Work instruction | Render the material from the line containing "Question: Which of" through the line containing "(B) toilet bowl" as a numbered list, omitting any blank lines.

Supplied data |
-*-*-
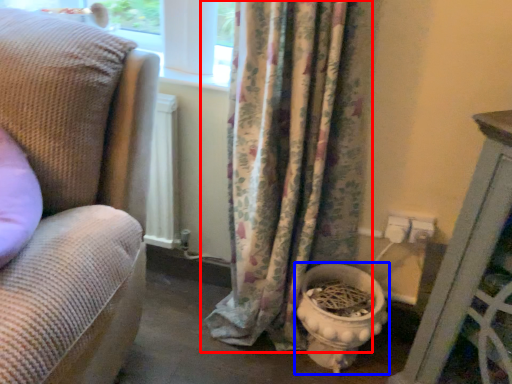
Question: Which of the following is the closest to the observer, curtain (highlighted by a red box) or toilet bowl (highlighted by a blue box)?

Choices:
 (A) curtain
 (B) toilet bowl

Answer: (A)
-*-*-
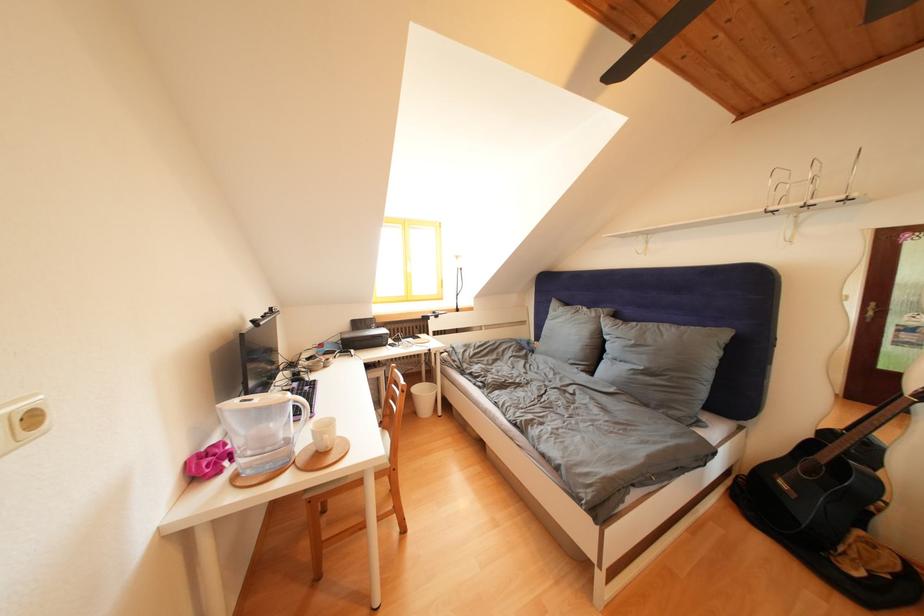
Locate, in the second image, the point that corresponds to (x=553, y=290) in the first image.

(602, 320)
-*-*-
Solution to this problem |
1. Question: Which of the following is the closest to the observer, curtain (highlighted by a red box) or toilet bowl (highlighted by a blue box)?
2. Choices:
3.  (A) curtain
4.  (B) toilet bowl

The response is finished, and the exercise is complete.